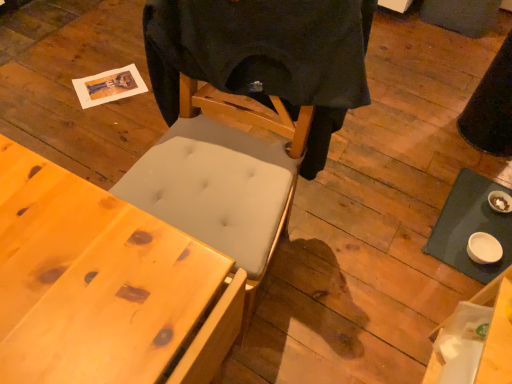
Question: Is black matte t-shirt at center facing away from white matte table at lower right?

Choices:
 (A) no
 (B) yes

Answer: (A)

Question: Can you confirm if black matte t-shirt at center is shorter than white matte table at lower right?

Choices:
 (A) yes
 (B) no

Answer: (B)

Question: Is black matte t-shirt at center placed right next to white matte table at lower right?

Choices:
 (A) no
 (B) yes

Answer: (A)

Question: From the image's perspective, is black matte t-shirt at center above white matte table at lower right?

Choices:
 (A) no
 (B) yes

Answer: (B)

Question: Is black matte t-shirt at center at the right side of white matte table at lower right?

Choices:
 (A) no
 (B) yes

Answer: (A)

Question: Does point (26, 251) appear closer or farther from the camera than point (275, 77)?

Choices:
 (A) farther
 (B) closer

Answer: (B)

Question: Looking at the image, does wooden desk at lower left seem bigger or smaller compared to black matte t-shirt at center?

Choices:
 (A) big
 (B) small

Answer: (A)

Question: Is wooden desk at lower left to the left or to the right of black matte t-shirt at center in the image?

Choices:
 (A) right
 (B) left

Answer: (B)

Question: Looking at their shapes, would you say wooden desk at lower left is wider or thinner than black matte t-shirt at center?

Choices:
 (A) thin
 (B) wide

Answer: (B)

Question: From a real-world perspective, is white matte table at lower right above or below wooden desk at lower left?

Choices:
 (A) below
 (B) above

Answer: (A)

Question: Is white matte table at lower right inside or outside of wooden desk at lower left?

Choices:
 (A) inside
 (B) outside

Answer: (B)

Question: Considering the positions of point (479, 203) and point (94, 337), is point (479, 203) closer or farther from the camera than point (94, 337)?

Choices:
 (A) closer
 (B) farther

Answer: (B)

Question: In terms of height, does white matte table at lower right look taller or shorter compared to wooden desk at lower left?

Choices:
 (A) tall
 (B) short

Answer: (B)

Question: Is white matte table at lower right in front of or behind black matte t-shirt at center in the image?

Choices:
 (A) behind
 (B) front

Answer: (A)

Question: From a real-world perspective, is white matte table at lower right above or below black matte t-shirt at center?

Choices:
 (A) above
 (B) below

Answer: (B)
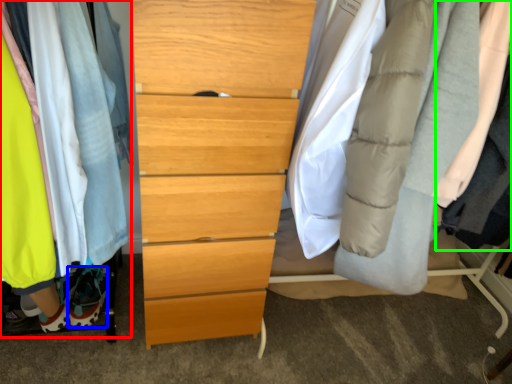
Question: Which object is the closest to the closet (highlighted by a red box)? Choose among these: shoe (highlighted by a blue box) or robe (highlighted by a green box).

Choices:
 (A) shoe
 (B) robe

Answer: (A)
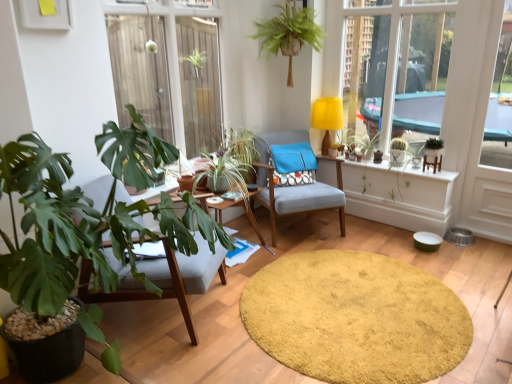
You are a GUI agent. You are given a task and a screenshot of the screen. Output one action in this format:
    pyautogui.click(x=<x>, y=<y>)
    Task: Click on the free space to the right of matte black pot at center
    The width and height of the screenshot is (512, 384).
    Given the screenshot: What is the action you would take?
    pyautogui.click(x=393, y=157)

EXERCISE DETAILS
Lay out every line of the records above as a Markdown table with the columns Row and Line, numbering the rows and skipping blank lines. Omit the pictures.

RESULT OF THE EXERCISE
| Row | Line |
|---|---|
| 1 | Question: Is black matte t-shirt at center facing away from white matte table at lower right? |
| 2 | Choices: |
| 3 |  (A) no |
| 4 |  (B) yes |
| 5 | Answer: (A) |
| 6 | Question: Can you confirm if black matte t-shirt at center is shorter than white matte table at lower right? |
| 7 | Choices: |
| 8 |  (A) yes |
| 9 |  (B) no |
| 10 | Answer: (B) |
| 11 | Question: Is black matte t-shirt at center placed right next to white matte table at lower right? |
| 12 | Choices: |
| 13 |  (A) no |
| 14 |  (B) yes |
| 15 | Answer: (A) |
| 16 | Question: From the image's perspective, is black matte t-shirt at center above white matte table at lower right? |
| 17 | Choices: |
| 18 |  (A) no |
| 19 |  (B) yes |
| 20 | Answer: (B) |
| 21 | Question: Is black matte t-shirt at center at the right side of white matte table at lower right? |
| 22 | Choices: |
| 23 |  (A) no |
| 24 |  (B) yes |
| 25 | Answer: (A) |
| 26 | Question: Does point (26, 251) appear closer or farther from the camera than point (275, 77)? |
| 27 | Choices: |
| 28 |  (A) farther |
| 29 |  (B) closer |
| 30 | Answer: (B) |
| 31 | Question: Looking at the image, does wooden desk at lower left seem bigger or smaller compared to black matte t-shirt at center? |
| 32 | Choices: |
| 33 |  (A) big |
| 34 |  (B) small |
| 35 | Answer: (A) |
| 36 | Question: Is wooden desk at lower left to the left or to the right of black matte t-shirt at center in the image? |
| 37 | Choices: |
| 38 |  (A) right |
| 39 |  (B) left |
| 40 | Answer: (B) |
| 41 | Question: Looking at their shapes, would you say wooden desk at lower left is wider or thinner than black matte t-shirt at center? |
| 42 | Choices: |
| 43 |  (A) thin |
| 44 |  (B) wide |
| 45 | Answer: (B) |
| 46 | Question: From a real-world perspective, is white matte table at lower right above or below wooden desk at lower left? |
| 47 | Choices: |
| 48 |  (A) below |
| 49 |  (B) above |
| 50 | Answer: (A) |
| 51 | Question: Is white matte table at lower right inside or outside of wooden desk at lower left? |
| 52 | Choices: |
| 53 |  (A) inside |
| 54 |  (B) outside |
| 55 | Answer: (B) |
| 56 | Question: Considering the positions of point (479, 203) and point (94, 337), is point (479, 203) closer or farther from the camera than point (94, 337)? |
| 57 | Choices: |
| 58 |  (A) closer |
| 59 |  (B) farther |
| 60 | Answer: (B) |
| 61 | Question: In terms of height, does white matte table at lower right look taller or shorter compared to wooden desk at lower left? |
| 62 | Choices: |
| 63 |  (A) tall |
| 64 |  (B) short |
| 65 | Answer: (B) |
| 66 | Question: Is white matte table at lower right in front of or behind black matte t-shirt at center in the image? |
| 67 | Choices: |
| 68 |  (A) behind |
| 69 |  (B) front |
| 70 | Answer: (A) |
| 71 | Question: From a real-world perspective, is white matte table at lower right above or below black matte t-shirt at center? |
| 72 | Choices: |
| 73 |  (A) above |
| 74 |  (B) below |
| 75 | Answer: (B) |
| 76 | Question: Which object is the closest to the closet (highlighted by a red box)? Choose among these: shoe (highlighted by a blue box) or robe (highlighted by a green box). |
| 77 | Choices: |
| 78 |  (A) shoe |
| 79 |  (B) robe |
| 80 | Answer: (A) |
| 81 | You are a GUI agent. You are given a task and a screenshot of the screen. Output one action in this format: |
| 82 |     pyautogui.click(x=<x>, y=<y>) |
| 83 |     Task: Click on the free space to the right of matte black pot at center |
| 84 |     The width and height of the screenshot is (512, 384). |
| 85 |     Given the screenshot: What is the action you would take? |
| 86 |     pyautogui.click(x=393, y=157) |